**Required work:**
Pictures aside, repeat the whole listing word for word.

**Data section:**
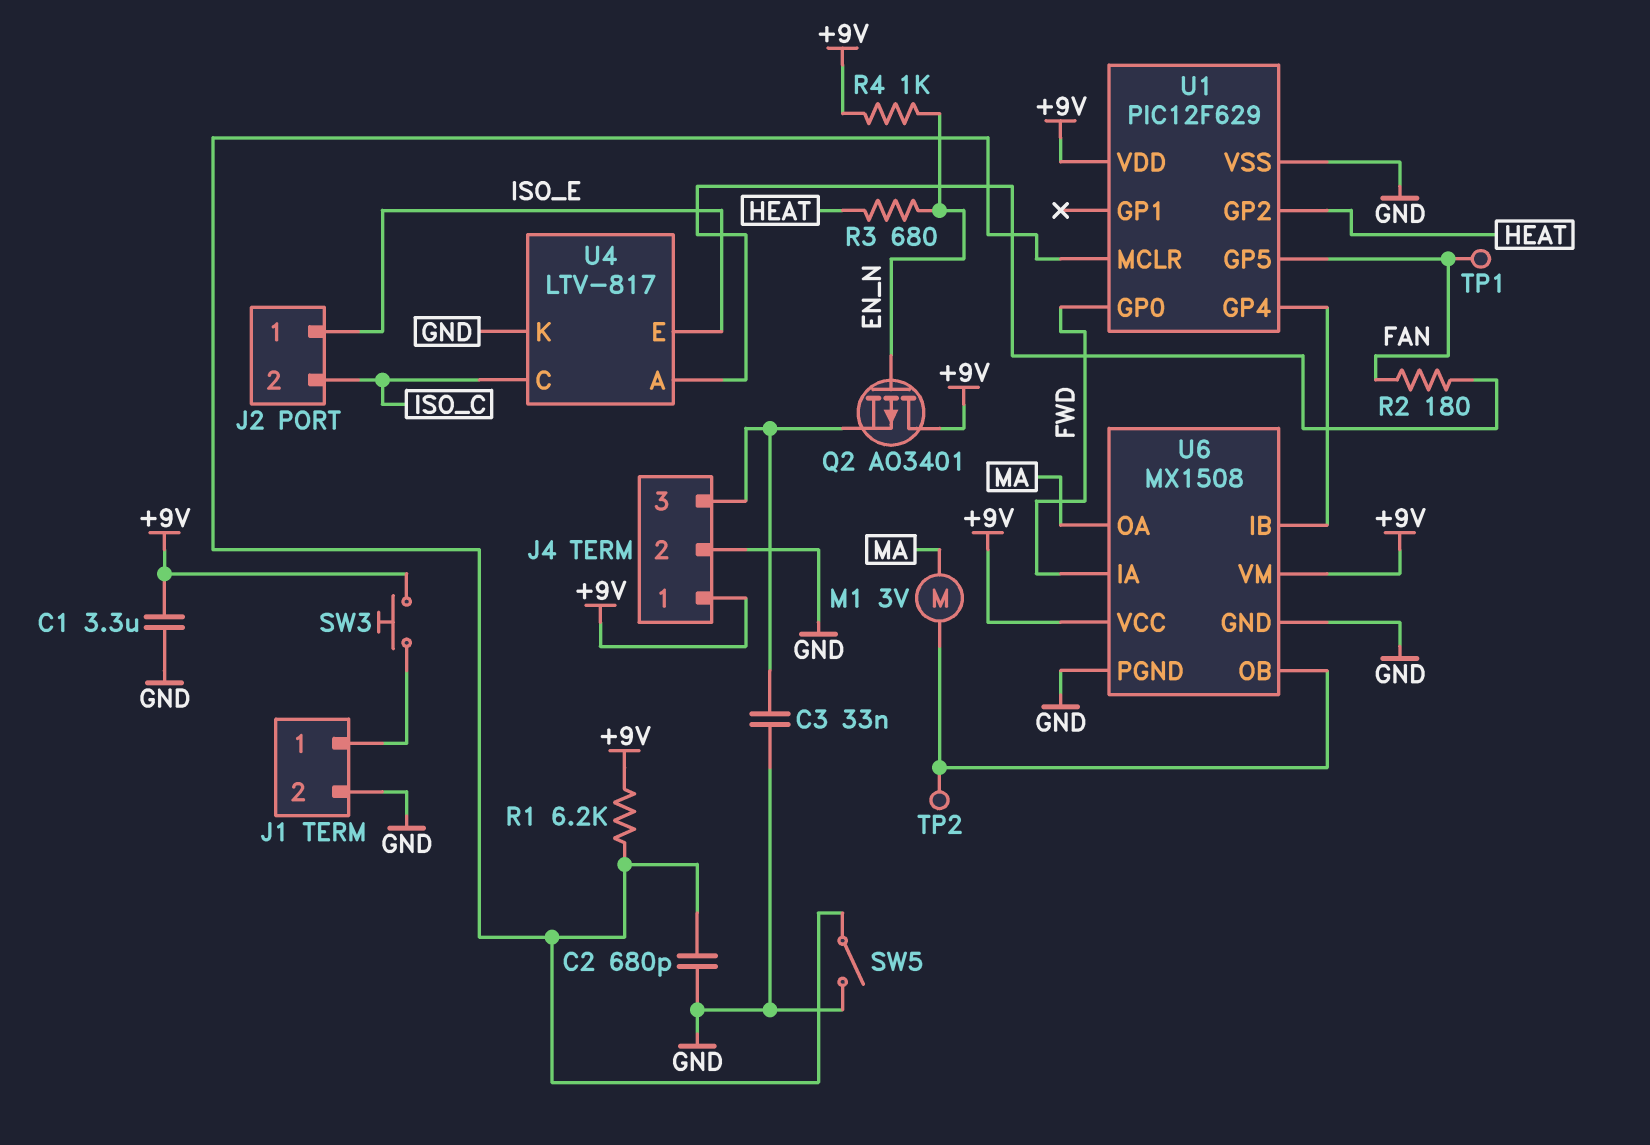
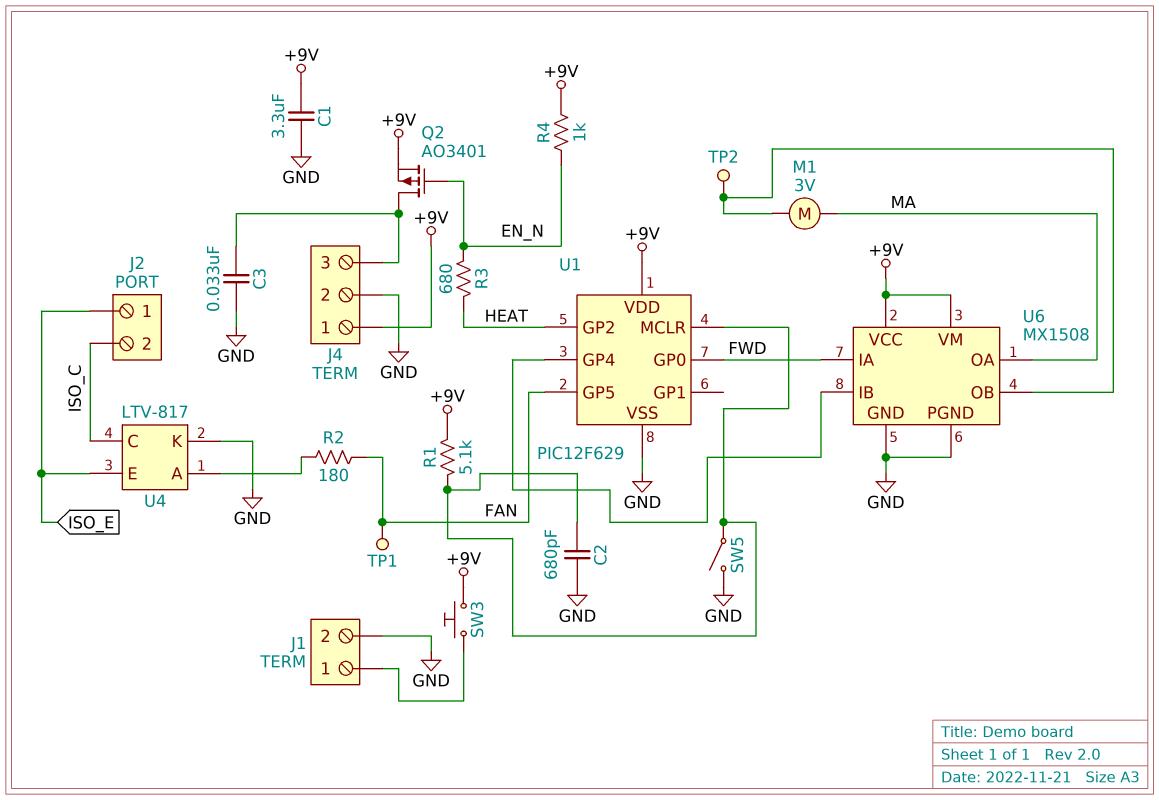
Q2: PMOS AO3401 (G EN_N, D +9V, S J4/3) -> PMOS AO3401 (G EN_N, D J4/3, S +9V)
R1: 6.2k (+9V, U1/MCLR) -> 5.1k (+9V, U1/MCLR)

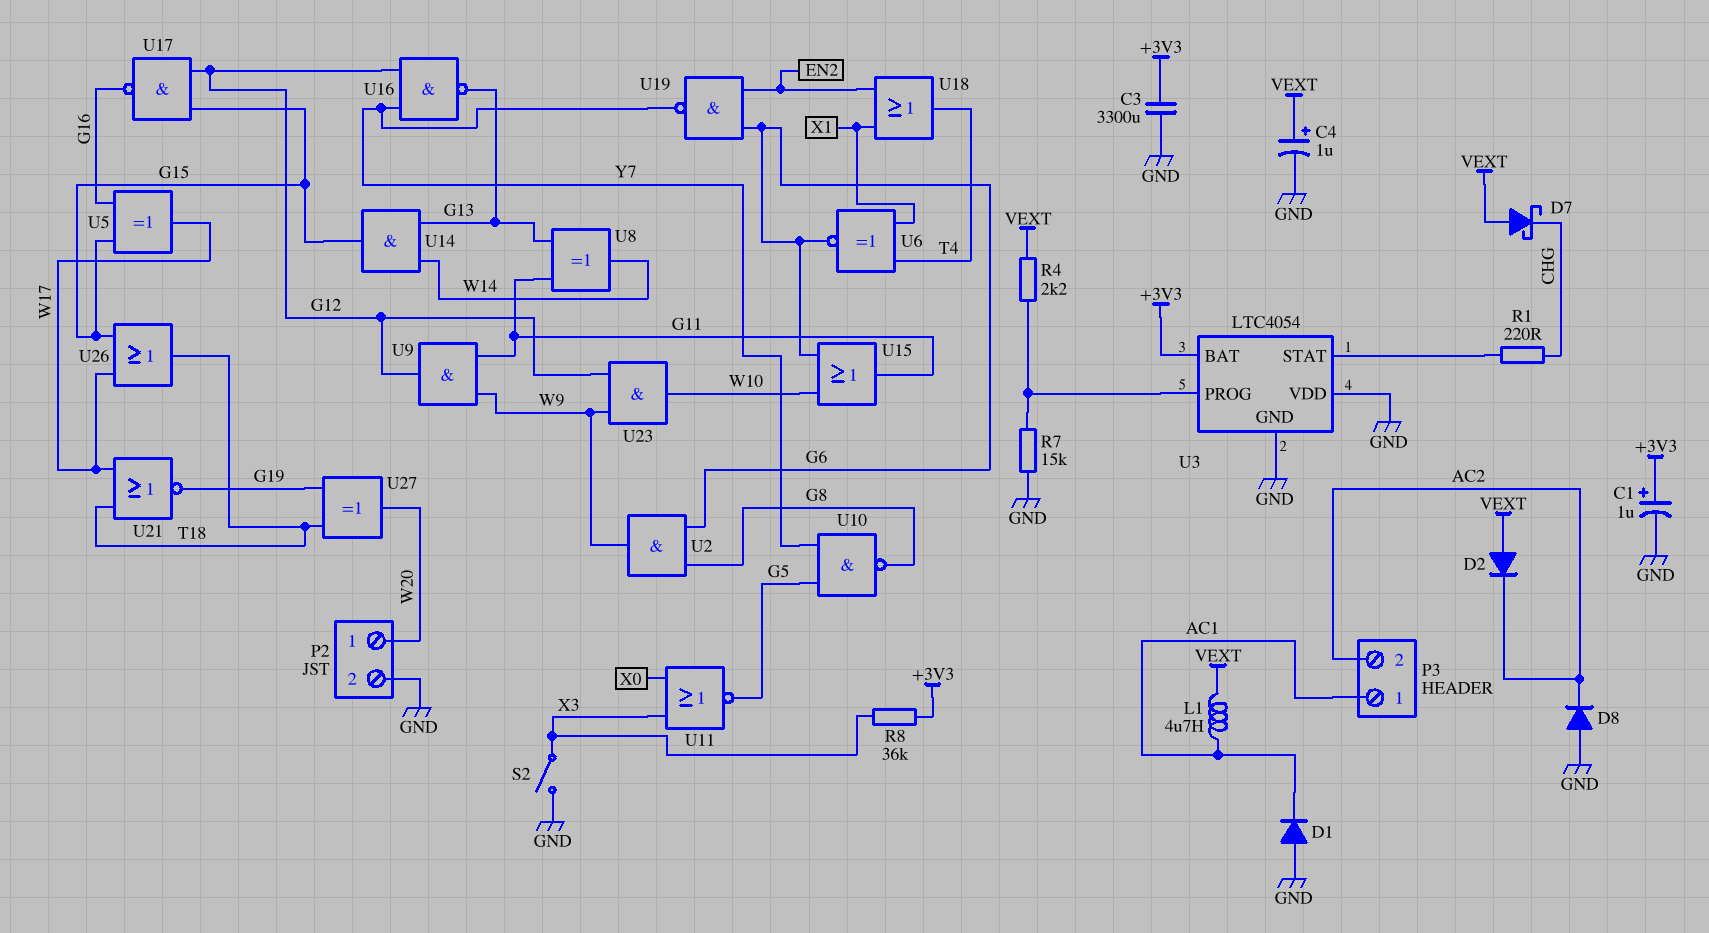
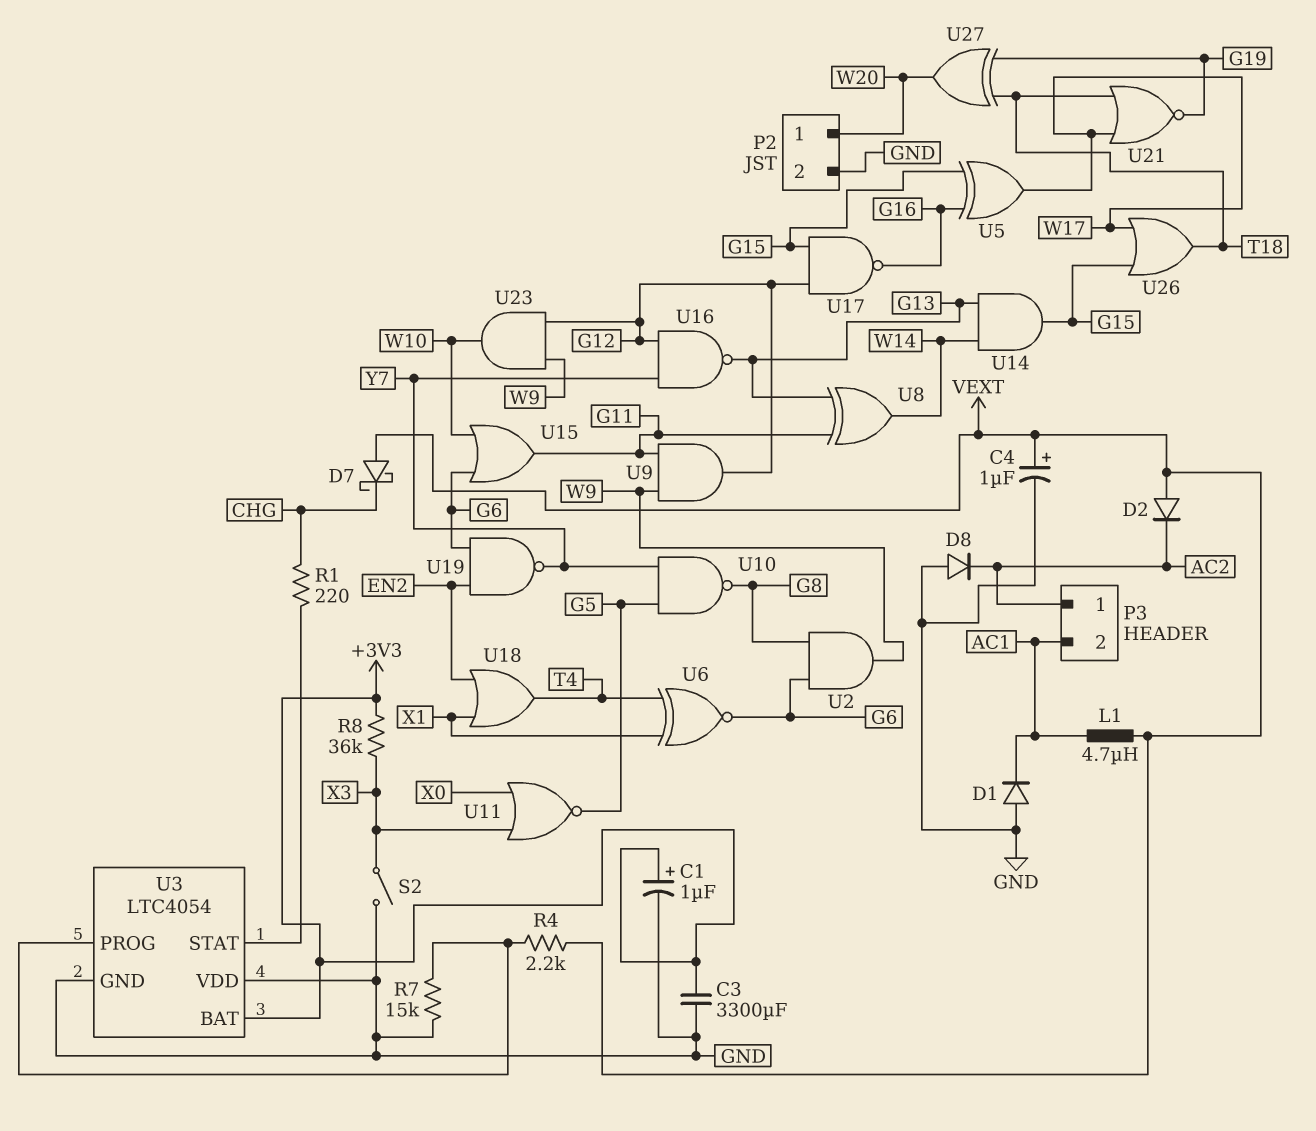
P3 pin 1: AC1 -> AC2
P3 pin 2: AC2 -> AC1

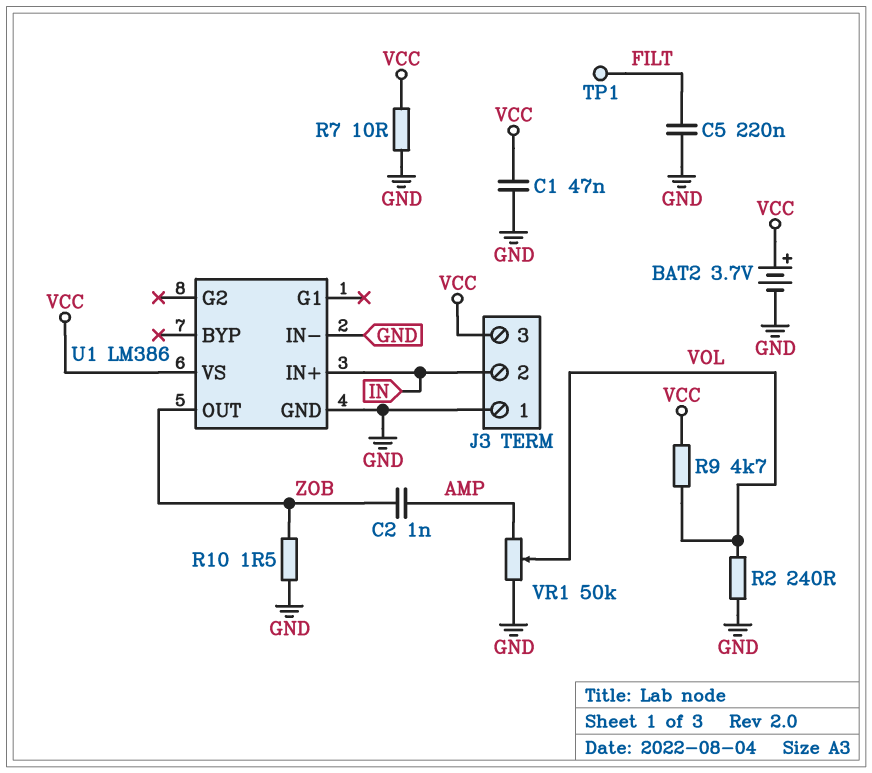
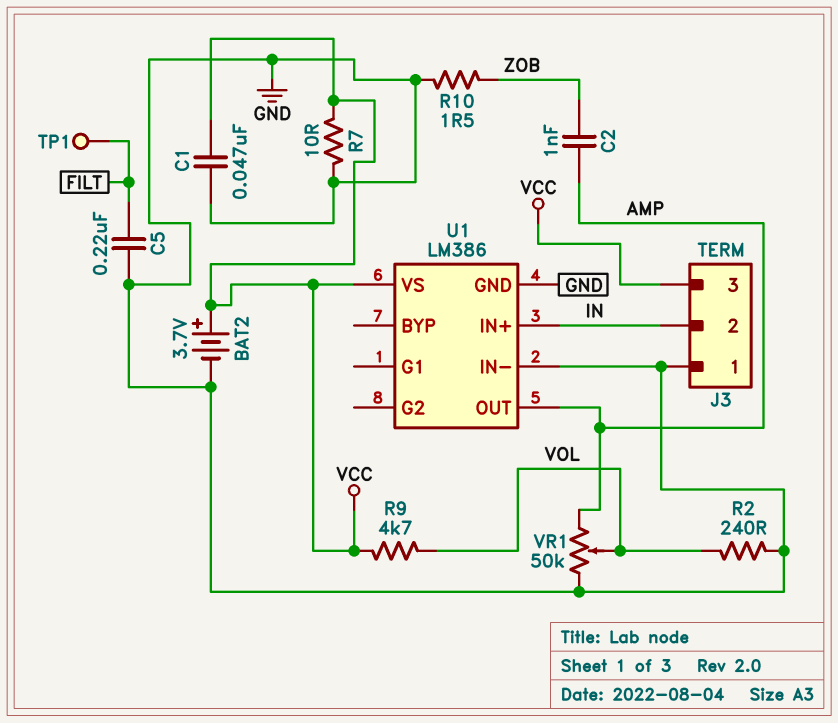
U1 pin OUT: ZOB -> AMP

**Solution to this problem:**
Q2: PMOS AO3401 (G EN_N, D +9V, S J4/3) -> PMOS AO3401 (G EN_N, D J4/3, S +9V)
R1: 6.2k (+9V, U1/MCLR) -> 5.1k (+9V, U1/MCLR)

P3 pin 1: AC1 -> AC2
P3 pin 2: AC2 -> AC1

U1 pin OUT: ZOB -> AMP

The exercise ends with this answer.